» **REQUIRED WORK**:
Every record, from first to last, should be retyped word for word.

───── DATA EXTRACTS

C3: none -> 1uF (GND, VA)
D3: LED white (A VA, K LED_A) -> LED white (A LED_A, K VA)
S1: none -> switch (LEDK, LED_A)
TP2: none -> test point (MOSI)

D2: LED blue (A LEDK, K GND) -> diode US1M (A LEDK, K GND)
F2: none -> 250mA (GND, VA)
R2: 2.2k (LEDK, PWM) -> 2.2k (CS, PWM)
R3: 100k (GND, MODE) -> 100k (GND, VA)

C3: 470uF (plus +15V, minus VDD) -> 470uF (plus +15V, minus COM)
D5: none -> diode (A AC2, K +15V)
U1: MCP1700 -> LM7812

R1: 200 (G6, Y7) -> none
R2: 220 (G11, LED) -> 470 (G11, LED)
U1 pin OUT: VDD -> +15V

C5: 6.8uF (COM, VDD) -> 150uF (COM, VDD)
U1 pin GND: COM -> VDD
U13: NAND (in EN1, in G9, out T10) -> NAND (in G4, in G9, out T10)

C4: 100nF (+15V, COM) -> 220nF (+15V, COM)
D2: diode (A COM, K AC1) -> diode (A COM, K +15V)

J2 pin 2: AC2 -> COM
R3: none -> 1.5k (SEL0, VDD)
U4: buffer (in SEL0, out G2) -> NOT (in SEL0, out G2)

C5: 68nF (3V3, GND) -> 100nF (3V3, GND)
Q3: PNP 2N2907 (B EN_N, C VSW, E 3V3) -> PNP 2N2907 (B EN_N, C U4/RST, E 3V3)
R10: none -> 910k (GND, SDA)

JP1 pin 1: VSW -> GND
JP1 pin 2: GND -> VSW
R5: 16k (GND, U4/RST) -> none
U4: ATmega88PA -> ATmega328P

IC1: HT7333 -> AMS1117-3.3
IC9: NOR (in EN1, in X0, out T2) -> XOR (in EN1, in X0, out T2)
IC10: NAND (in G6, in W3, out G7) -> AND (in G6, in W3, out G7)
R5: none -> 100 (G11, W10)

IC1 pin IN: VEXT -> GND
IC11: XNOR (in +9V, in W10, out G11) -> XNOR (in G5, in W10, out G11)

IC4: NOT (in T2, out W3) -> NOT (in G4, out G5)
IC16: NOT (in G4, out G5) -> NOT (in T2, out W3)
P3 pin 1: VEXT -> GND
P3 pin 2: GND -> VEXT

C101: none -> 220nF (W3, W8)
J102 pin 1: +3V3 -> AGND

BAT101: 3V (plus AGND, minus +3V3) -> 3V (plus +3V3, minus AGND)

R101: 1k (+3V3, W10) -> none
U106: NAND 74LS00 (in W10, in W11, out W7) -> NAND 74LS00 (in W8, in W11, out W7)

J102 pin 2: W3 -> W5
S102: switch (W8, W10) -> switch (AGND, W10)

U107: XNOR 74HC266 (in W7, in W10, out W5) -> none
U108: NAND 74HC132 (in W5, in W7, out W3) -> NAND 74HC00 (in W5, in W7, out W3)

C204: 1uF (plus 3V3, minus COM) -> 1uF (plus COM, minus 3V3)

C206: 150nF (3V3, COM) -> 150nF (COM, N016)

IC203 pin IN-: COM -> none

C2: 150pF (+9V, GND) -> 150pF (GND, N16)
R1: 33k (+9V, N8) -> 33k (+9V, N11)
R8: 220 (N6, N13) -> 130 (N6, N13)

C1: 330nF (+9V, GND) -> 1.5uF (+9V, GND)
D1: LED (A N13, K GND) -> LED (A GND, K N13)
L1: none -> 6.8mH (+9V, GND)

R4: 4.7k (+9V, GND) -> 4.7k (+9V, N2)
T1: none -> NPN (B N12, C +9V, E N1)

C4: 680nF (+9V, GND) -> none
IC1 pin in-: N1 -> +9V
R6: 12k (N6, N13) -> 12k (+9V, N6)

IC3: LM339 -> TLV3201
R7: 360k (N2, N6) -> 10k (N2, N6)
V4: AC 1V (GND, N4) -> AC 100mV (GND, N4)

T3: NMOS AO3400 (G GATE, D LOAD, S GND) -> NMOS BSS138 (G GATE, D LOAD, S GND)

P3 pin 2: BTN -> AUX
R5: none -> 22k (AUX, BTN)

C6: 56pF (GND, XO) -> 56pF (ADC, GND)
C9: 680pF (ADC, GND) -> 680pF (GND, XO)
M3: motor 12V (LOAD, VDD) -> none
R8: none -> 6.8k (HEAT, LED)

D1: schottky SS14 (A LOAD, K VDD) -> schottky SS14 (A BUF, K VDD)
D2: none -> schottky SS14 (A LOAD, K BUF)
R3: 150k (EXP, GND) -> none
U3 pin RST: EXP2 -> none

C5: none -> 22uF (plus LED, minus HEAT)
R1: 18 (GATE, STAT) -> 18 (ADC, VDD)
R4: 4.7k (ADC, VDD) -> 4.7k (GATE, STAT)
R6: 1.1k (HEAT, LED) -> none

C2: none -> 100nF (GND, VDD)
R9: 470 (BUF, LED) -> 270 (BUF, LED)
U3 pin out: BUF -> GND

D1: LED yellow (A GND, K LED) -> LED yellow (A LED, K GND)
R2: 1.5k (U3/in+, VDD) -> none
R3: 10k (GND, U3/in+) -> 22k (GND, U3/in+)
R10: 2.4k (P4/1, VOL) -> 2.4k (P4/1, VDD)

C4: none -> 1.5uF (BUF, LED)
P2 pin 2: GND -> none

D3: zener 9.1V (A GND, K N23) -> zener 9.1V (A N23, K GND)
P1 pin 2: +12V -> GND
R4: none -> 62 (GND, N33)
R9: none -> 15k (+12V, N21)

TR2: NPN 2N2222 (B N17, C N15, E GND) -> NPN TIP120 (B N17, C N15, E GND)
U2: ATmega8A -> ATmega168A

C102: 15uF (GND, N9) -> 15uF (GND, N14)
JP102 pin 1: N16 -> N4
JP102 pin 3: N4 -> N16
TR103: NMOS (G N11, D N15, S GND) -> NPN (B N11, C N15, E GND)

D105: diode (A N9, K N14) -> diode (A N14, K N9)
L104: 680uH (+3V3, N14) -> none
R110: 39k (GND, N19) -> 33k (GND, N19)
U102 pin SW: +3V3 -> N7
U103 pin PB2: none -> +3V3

──────────

» **EXERCISE ANSWER**:
C3: none -> 1uF (GND, VA)
D3: LED white (A VA, K LED_A) -> LED white (A LED_A, K VA)
S1: none -> switch (LEDK, LED_A)
TP2: none -> test point (MOSI)

D2: LED blue (A LEDK, K GND) -> diode US1M (A LEDK, K GND)
F2: none -> 250mA (GND, VA)
R2: 2.2k (LEDK, PWM) -> 2.2k (CS, PWM)
R3: 100k (GND, MODE) -> 100k (GND, VA)

C3: 470uF (plus +15V, minus VDD) -> 470uF (plus +15V, minus COM)
D5: none -> diode (A AC2, K +15V)
U1: MCP1700 -> LM7812

R1: 200 (G6, Y7) -> none
R2: 220 (G11, LED) -> 470 (G11, LED)
U1 pin OUT: VDD -> +15V

C5: 6.8uF (COM, VDD) -> 150uF (COM, VDD)
U1 pin GND: COM -> VDD
U13: NAND (in EN1, in G9, out T10) -> NAND (in G4, in G9, out T10)

C4: 100nF (+15V, COM) -> 220nF (+15V, COM)
D2: diode (A COM, K AC1) -> diode (A COM, K +15V)

J2 pin 2: AC2 -> COM
R3: none -> 1.5k (SEL0, VDD)
U4: buffer (in SEL0, out G2) -> NOT (in SEL0, out G2)

C5: 68nF (3V3, GND) -> 100nF (3V3, GND)
Q3: PNP 2N2907 (B EN_N, C VSW, E 3V3) -> PNP 2N2907 (B EN_N, C U4/RST, E 3V3)
R10: none -> 910k (GND, SDA)

JP1 pin 1: VSW -> GND
JP1 pin 2: GND -> VSW
R5: 16k (GND, U4/RST) -> none
U4: ATmega88PA -> ATmega328P

IC1: HT7333 -> AMS1117-3.3
IC9: NOR (in EN1, in X0, out T2) -> XOR (in EN1, in X0, out T2)
IC10: NAND (in G6, in W3, out G7) -> AND (in G6, in W3, out G7)
R5: none -> 100 (G11, W10)

IC1 pin IN: VEXT -> GND
IC11: XNOR (in +9V, in W10, out G11) -> XNOR (in G5, in W10, out G11)

IC4: NOT (in T2, out W3) -> NOT (in G4, out G5)
IC16: NOT (in G4, out G5) -> NOT (in T2, out W3)
P3 pin 1: VEXT -> GND
P3 pin 2: GND -> VEXT

C101: none -> 220nF (W3, W8)
J102 pin 1: +3V3 -> AGND

BAT101: 3V (plus AGND, minus +3V3) -> 3V (plus +3V3, minus AGND)

R101: 1k (+3V3, W10) -> none
U106: NAND 74LS00 (in W10, in W11, out W7) -> NAND 74LS00 (in W8, in W11, out W7)

J102 pin 2: W3 -> W5
S102: switch (W8, W10) -> switch (AGND, W10)

U107: XNOR 74HC266 (in W7, in W10, out W5) -> none
U108: NAND 74HC132 (in W5, in W7, out W3) -> NAND 74HC00 (in W5, in W7, out W3)

C204: 1uF (plus 3V3, minus COM) -> 1uF (plus COM, minus 3V3)

C206: 150nF (3V3, COM) -> 150nF (COM, N016)

IC203 pin IN-: COM -> none

C2: 150pF (+9V, GND) -> 150pF (GND, N16)
R1: 33k (+9V, N8) -> 33k (+9V, N11)
R8: 220 (N6, N13) -> 130 (N6, N13)

C1: 330nF (+9V, GND) -> 1.5uF (+9V, GND)
D1: LED (A N13, K GND) -> LED (A GND, K N13)
L1: none -> 6.8mH (+9V, GND)

R4: 4.7k (+9V, GND) -> 4.7k (+9V, N2)
T1: none -> NPN (B N12, C +9V, E N1)

C4: 680nF (+9V, GND) -> none
IC1 pin in-: N1 -> +9V
R6: 12k (N6, N13) -> 12k (+9V, N6)

IC3: LM339 -> TLV3201
R7: 360k (N2, N6) -> 10k (N2, N6)
V4: AC 1V (GND, N4) -> AC 100mV (GND, N4)

T3: NMOS AO3400 (G GATE, D LOAD, S GND) -> NMOS BSS138 (G GATE, D LOAD, S GND)

P3 pin 2: BTN -> AUX
R5: none -> 22k (AUX, BTN)

C6: 56pF (GND, XO) -> 56pF (ADC, GND)
C9: 680pF (ADC, GND) -> 680pF (GND, XO)
M3: motor 12V (LOAD, VDD) -> none
R8: none -> 6.8k (HEAT, LED)

D1: schottky SS14 (A LOAD, K VDD) -> schottky SS14 (A BUF, K VDD)
D2: none -> schottky SS14 (A LOAD, K BUF)
R3: 150k (EXP, GND) -> none
U3 pin RST: EXP2 -> none

C5: none -> 22uF (plus LED, minus HEAT)
R1: 18 (GATE, STAT) -> 18 (ADC, VDD)
R4: 4.7k (ADC, VDD) -> 4.7k (GATE, STAT)
R6: 1.1k (HEAT, LED) -> none

C2: none -> 100nF (GND, VDD)
R9: 470 (BUF, LED) -> 270 (BUF, LED)
U3 pin out: BUF -> GND

D1: LED yellow (A GND, K LED) -> LED yellow (A LED, K GND)
R2: 1.5k (U3/in+, VDD) -> none
R3: 10k (GND, U3/in+) -> 22k (GND, U3/in+)
R10: 2.4k (P4/1, VOL) -> 2.4k (P4/1, VDD)

C4: none -> 1.5uF (BUF, LED)
P2 pin 2: GND -> none

D3: zener 9.1V (A GND, K N23) -> zener 9.1V (A N23, K GND)
P1 pin 2: +12V -> GND
R4: none -> 62 (GND, N33)
R9: none -> 15k (+12V, N21)

TR2: NPN 2N2222 (B N17, C N15, E GND) -> NPN TIP120 (B N17, C N15, E GND)
U2: ATmega8A -> ATmega168A

C102: 15uF (GND, N9) -> 15uF (GND, N14)
JP102 pin 1: N16 -> N4
JP102 pin 3: N4 -> N16
TR103: NMOS (G N11, D N15, S GND) -> NPN (B N11, C N15, E GND)

D105: diode (A N9, K N14) -> diode (A N14, K N9)
L104: 680uH (+3V3, N14) -> none
R110: 39k (GND, N19) -> 33k (GND, N19)
U102 pin SW: +3V3 -> N7
U103 pin PB2: none -> +3V3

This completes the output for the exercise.